Scene comparison data:
§
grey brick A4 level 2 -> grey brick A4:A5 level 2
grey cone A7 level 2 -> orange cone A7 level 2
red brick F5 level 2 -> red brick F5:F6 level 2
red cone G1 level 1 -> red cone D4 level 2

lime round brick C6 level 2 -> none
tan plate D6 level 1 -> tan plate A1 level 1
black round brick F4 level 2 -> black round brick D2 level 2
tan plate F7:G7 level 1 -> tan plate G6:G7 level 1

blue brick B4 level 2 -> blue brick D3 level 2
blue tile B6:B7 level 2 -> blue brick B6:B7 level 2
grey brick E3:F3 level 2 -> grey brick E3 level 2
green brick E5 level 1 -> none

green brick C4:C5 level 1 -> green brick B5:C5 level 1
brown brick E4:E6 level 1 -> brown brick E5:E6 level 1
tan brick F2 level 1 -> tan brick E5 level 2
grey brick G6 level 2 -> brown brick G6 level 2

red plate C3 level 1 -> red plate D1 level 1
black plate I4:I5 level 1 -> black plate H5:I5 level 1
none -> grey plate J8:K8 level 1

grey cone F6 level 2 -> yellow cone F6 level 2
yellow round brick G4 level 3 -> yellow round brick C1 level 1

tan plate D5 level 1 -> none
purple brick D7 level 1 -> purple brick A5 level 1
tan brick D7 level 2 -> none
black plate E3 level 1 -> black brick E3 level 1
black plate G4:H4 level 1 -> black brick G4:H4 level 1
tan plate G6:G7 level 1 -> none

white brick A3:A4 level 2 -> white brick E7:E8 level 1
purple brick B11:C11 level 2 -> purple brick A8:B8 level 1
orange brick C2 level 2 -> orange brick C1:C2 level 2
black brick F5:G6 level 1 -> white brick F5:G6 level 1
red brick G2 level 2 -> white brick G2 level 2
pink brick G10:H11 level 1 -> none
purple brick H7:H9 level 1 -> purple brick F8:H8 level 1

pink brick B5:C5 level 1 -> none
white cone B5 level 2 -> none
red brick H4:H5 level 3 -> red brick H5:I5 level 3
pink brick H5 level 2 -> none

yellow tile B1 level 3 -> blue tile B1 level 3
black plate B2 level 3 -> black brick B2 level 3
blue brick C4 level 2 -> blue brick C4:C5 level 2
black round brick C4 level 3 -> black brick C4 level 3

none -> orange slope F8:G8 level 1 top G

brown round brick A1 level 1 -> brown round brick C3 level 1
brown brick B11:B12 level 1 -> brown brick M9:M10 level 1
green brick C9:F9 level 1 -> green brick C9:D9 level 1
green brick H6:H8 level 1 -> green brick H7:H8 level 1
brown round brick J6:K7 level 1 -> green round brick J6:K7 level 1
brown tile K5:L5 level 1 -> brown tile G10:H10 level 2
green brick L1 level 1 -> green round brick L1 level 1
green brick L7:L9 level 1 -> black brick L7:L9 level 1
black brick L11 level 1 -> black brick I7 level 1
§
Task –
Set down verbatim only the lines between the start of the data above and the line with "tan plate G6:G7 level 1 -> none", both boundaries included.

Task answer –
grey brick A4 level 2 -> grey brick A4:A5 level 2
grey cone A7 level 2 -> orange cone A7 level 2
red brick F5 level 2 -> red brick F5:F6 level 2
red cone G1 level 1 -> red cone D4 level 2

lime round brick C6 level 2 -> none
tan plate D6 level 1 -> tan plate A1 level 1
black round brick F4 level 2 -> black round brick D2 level 2
tan plate F7:G7 level 1 -> tan plate G6:G7 level 1

blue brick B4 level 2 -> blue brick D3 level 2
blue tile B6:B7 level 2 -> blue brick B6:B7 level 2
grey brick E3:F3 level 2 -> grey brick E3 level 2
green brick E5 level 1 -> none

green brick C4:C5 level 1 -> green brick B5:C5 level 1
brown brick E4:E6 level 1 -> brown brick E5:E6 level 1
tan brick F2 level 1 -> tan brick E5 level 2
grey brick G6 level 2 -> brown brick G6 level 2

red plate C3 level 1 -> red plate D1 level 1
black plate I4:I5 level 1 -> black plate H5:I5 level 1
none -> grey plate J8:K8 level 1

grey cone F6 level 2 -> yellow cone F6 level 2
yellow round brick G4 level 3 -> yellow round brick C1 level 1

tan plate D5 level 1 -> none
purple brick D7 level 1 -> purple brick A5 level 1
tan brick D7 level 2 -> none
black plate E3 level 1 -> black brick E3 level 1
black plate G4:H4 level 1 -> black brick G4:H4 level 1
tan plate G6:G7 level 1 -> none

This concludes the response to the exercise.